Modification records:
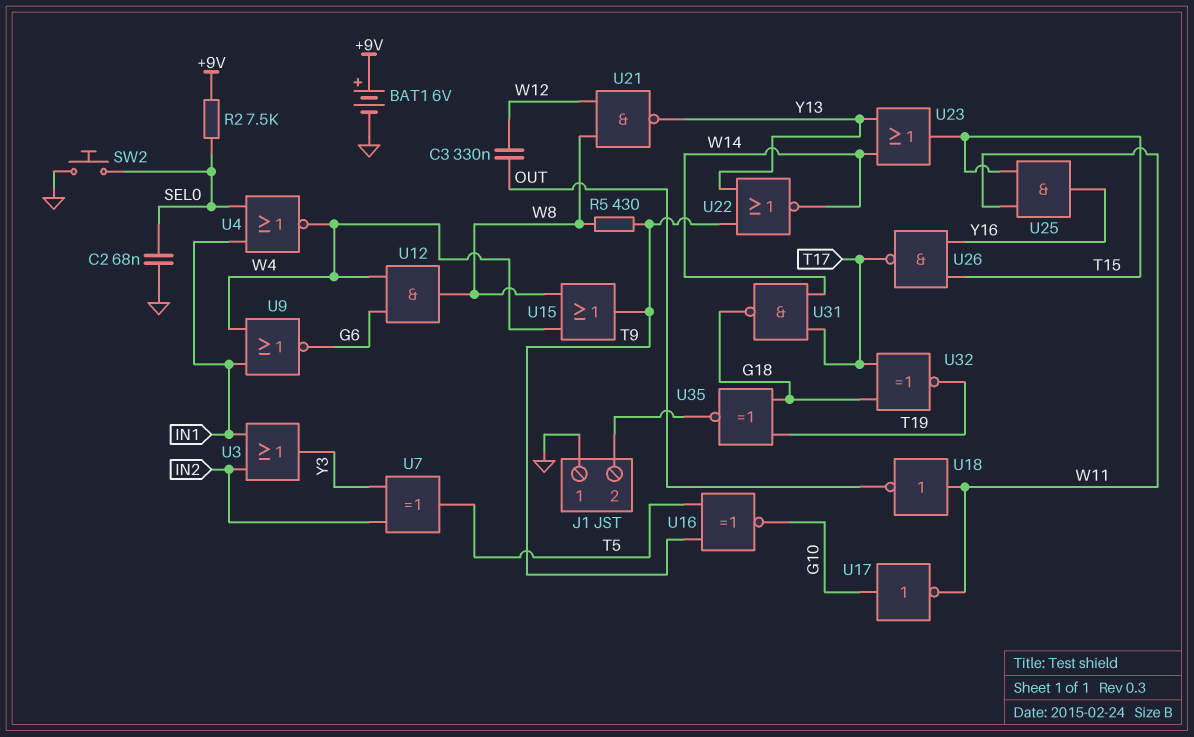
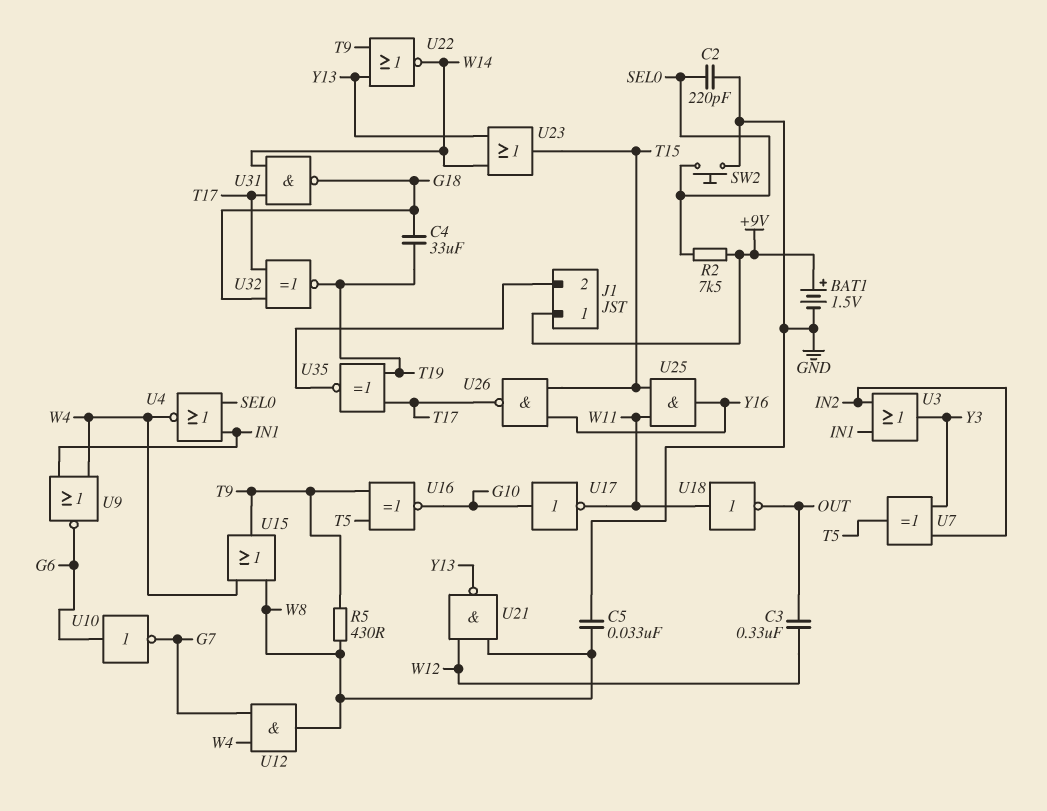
BAT1: 6V (plus +9V, minus GND) -> 1.5V (plus +9V, minus GND)
C2: 68nF (GND, SEL0) -> 220pF (GND, SEL0)
C4: none -> 33uF (G18, T19)
C5: none -> 33nF (GND, W8)
J1 pin 1: GND -> +9V
U10: none -> NOT (in G6, out G7)
U12: AND (in G6, in W4, out W8) -> AND (in G7, in W4, out W8)
U35: XNOR (in G18, in T19, out J1/2) -> XNOR (in T17, in T19, out J1/2)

» Directions
Nothing but the lines from the one containing "C2: 68nF (GND, SEL0) -> 220pF (GND, SEL0)" through the end of the entries belongs in the answer; repeat them exactly.

» Answer for the task
C2: 68nF (GND, SEL0) -> 220pF (GND, SEL0)
C4: none -> 33uF (G18, T19)
C5: none -> 33nF (GND, W8)
J1 pin 1: GND -> +9V
U10: none -> NOT (in G6, out G7)
U12: AND (in G6, in W4, out W8) -> AND (in G7, in W4, out W8)
U35: XNOR (in G18, in T19, out J1/2) -> XNOR (in T17, in T19, out J1/2)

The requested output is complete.